WHAT TO PRODUCE:
Print the data exactly as written, line for line, and leave its pictures behind.
━━ DATA RECORDS ━━
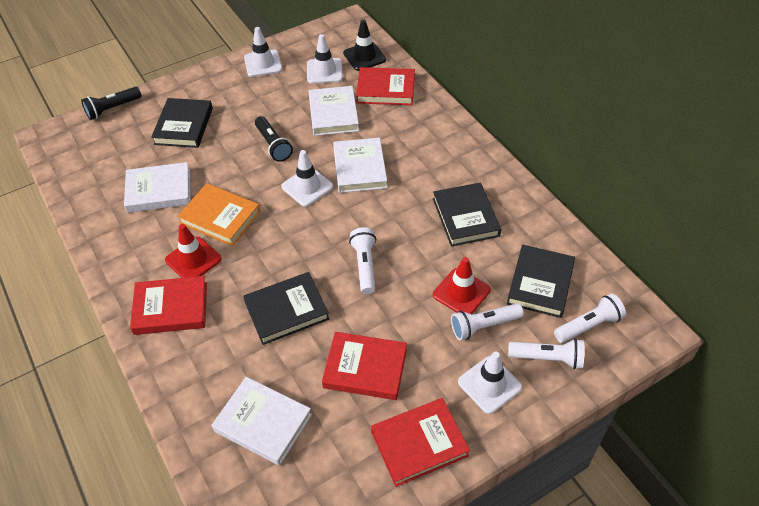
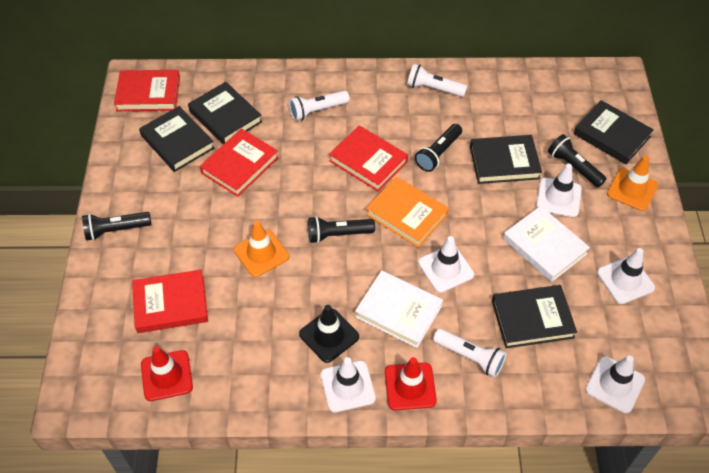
black book: 4 -> 5
black flashlight: 2 -> 4
orange traffic cone: 0 -> 2
white book: 4 -> 2
white flashlight: 4 -> 3
white traffic cone: 4 -> 5

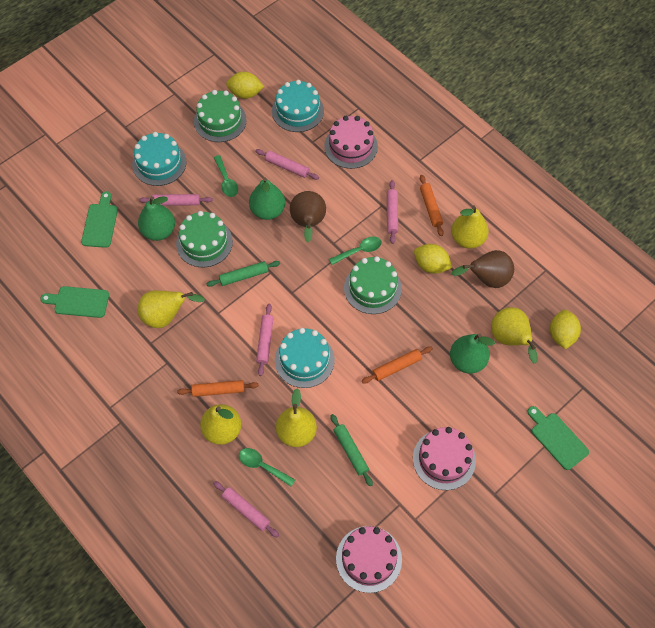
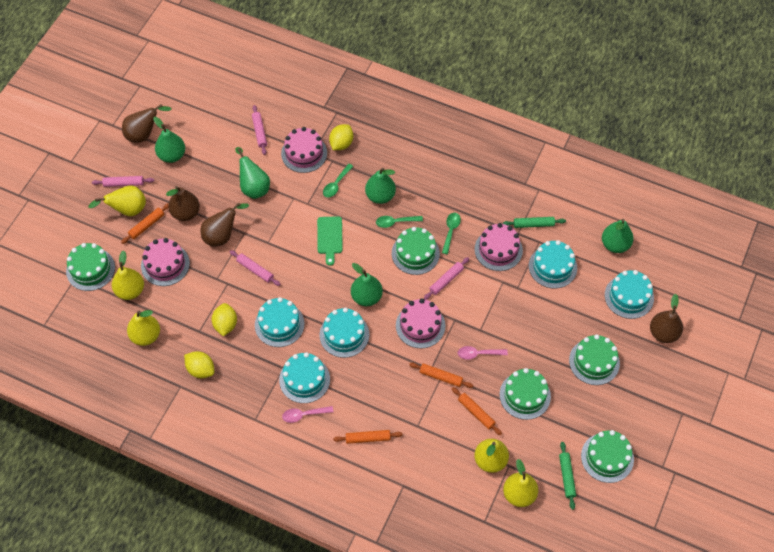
brown pear: 2 -> 4
green cake: 3 -> 5
green cutting board: 3 -> 1
green pear: 3 -> 5
orange rolling pin: 3 -> 4
pink cake: 3 -> 4
pink rolling pin: 5 -> 4
pink spoon: 0 -> 2
turquoise cake: 3 -> 5

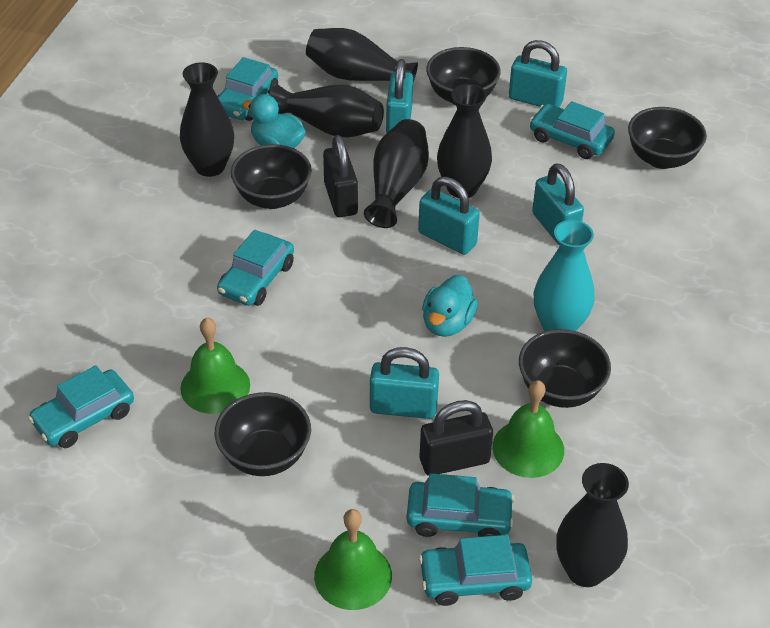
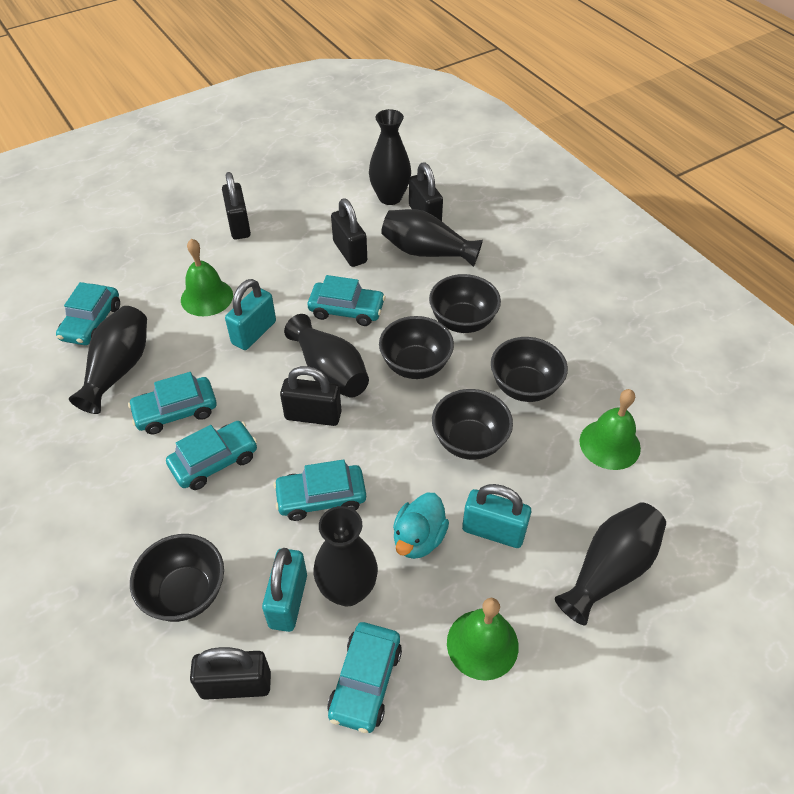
black padlock: 2 -> 5
turquoise duck: 2 -> 1
turquoise padlock: 5 -> 3
turquoise vase: 1 -> 0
━━━
REPLY TO THE EXERCISE:
black book: 4 -> 5
black flashlight: 2 -> 4
orange traffic cone: 0 -> 2
white book: 4 -> 2
white flashlight: 4 -> 3
white traffic cone: 4 -> 5

brown pear: 2 -> 4
green cake: 3 -> 5
green cutting board: 3 -> 1
green pear: 3 -> 5
orange rolling pin: 3 -> 4
pink cake: 3 -> 4
pink rolling pin: 5 -> 4
pink spoon: 0 -> 2
turquoise cake: 3 -> 5

black padlock: 2 -> 5
turquoise duck: 2 -> 1
turquoise padlock: 5 -> 3
turquoise vase: 1 -> 0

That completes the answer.